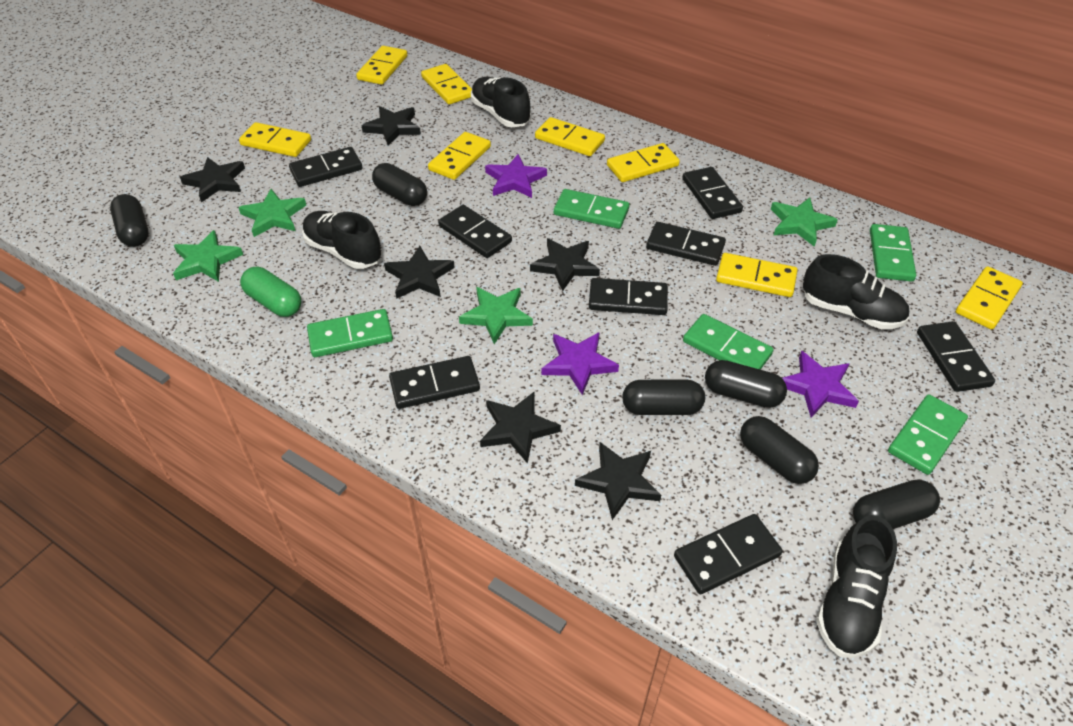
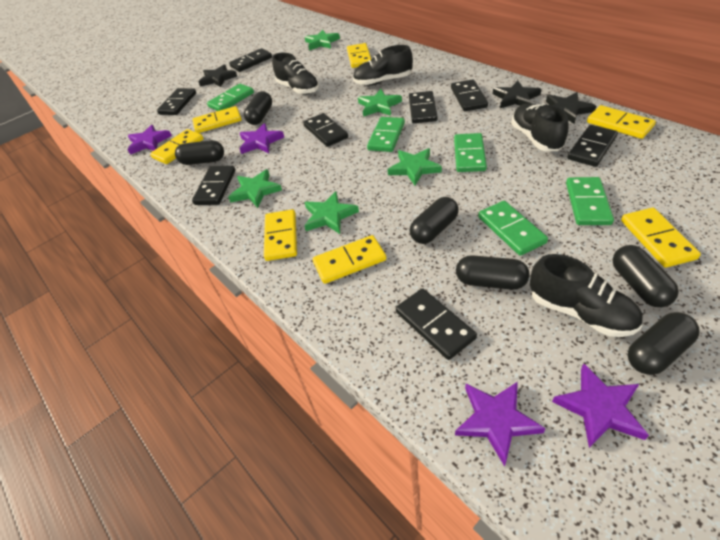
black star: 6 -> 3
green capsule: 1 -> 0
green star: 4 -> 5
purple star: 3 -> 4
yellow domino: 8 -> 7

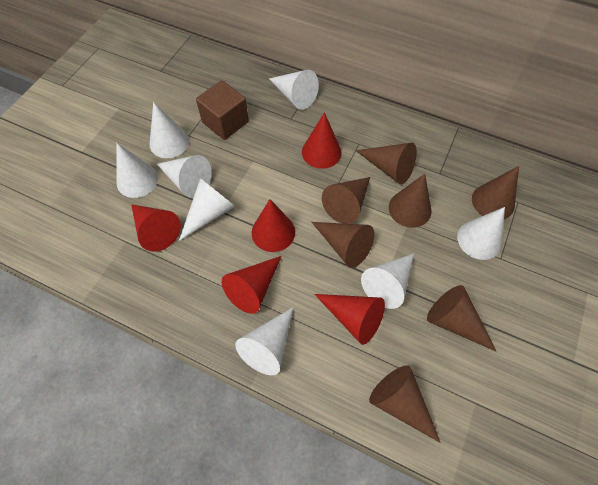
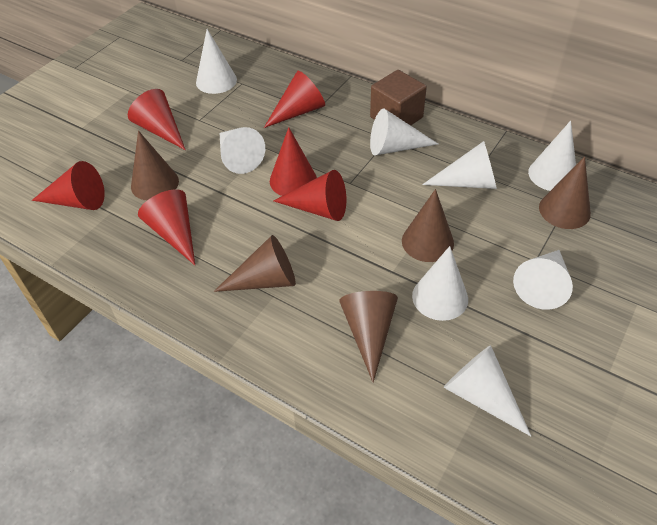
brown cone: 7 -> 5
red cone: 5 -> 6

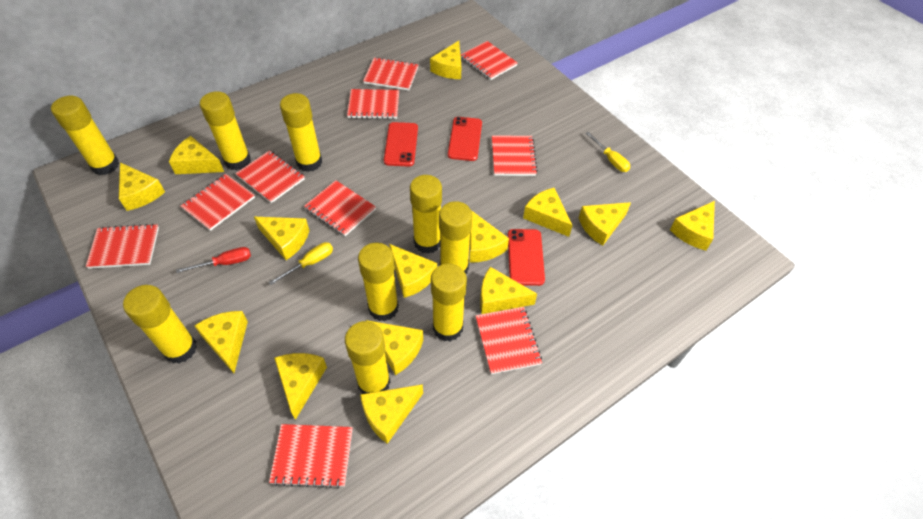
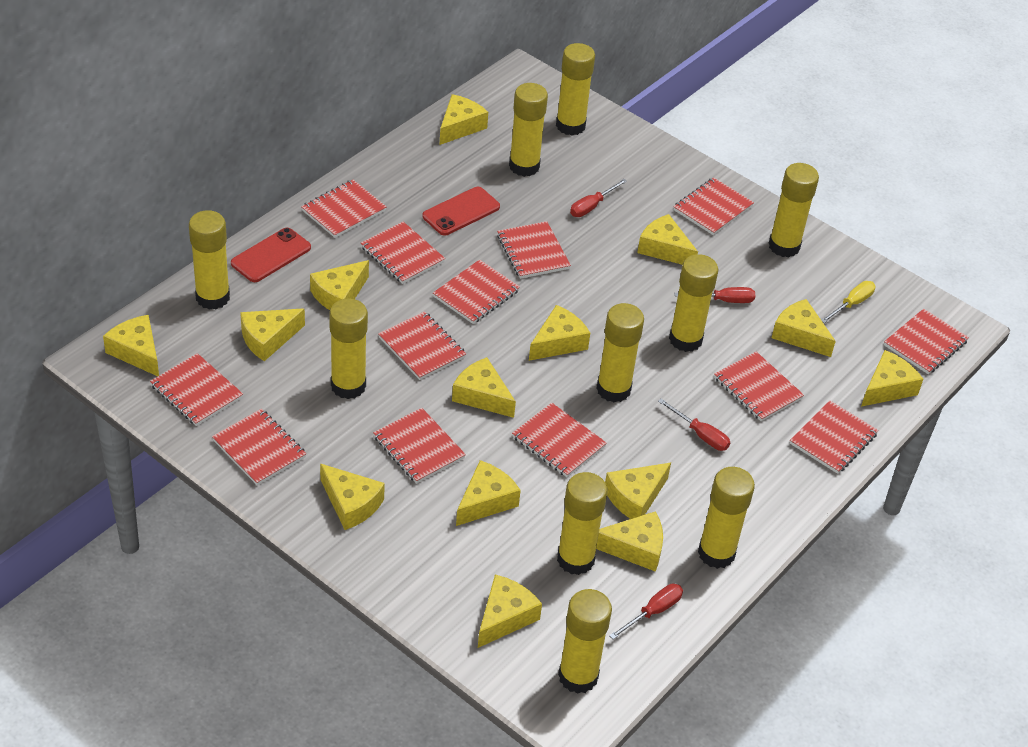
red notebook: 10 -> 13
red phone: 3 -> 2
red screwdriver: 1 -> 4
yellow glue stick: 9 -> 10
yellow screwdriver: 2 -> 1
────
#### [ASSIGNMENT]
Omit the pictures. Transcribe every record exactly.

#### [TASK OUTPUT]
black star: 6 -> 3
green capsule: 1 -> 0
green star: 4 -> 5
purple star: 3 -> 4
yellow domino: 8 -> 7

brown cone: 7 -> 5
red cone: 5 -> 6

red notebook: 10 -> 13
red phone: 3 -> 2
red screwdriver: 1 -> 4
yellow glue stick: 9 -> 10
yellow screwdriver: 2 -> 1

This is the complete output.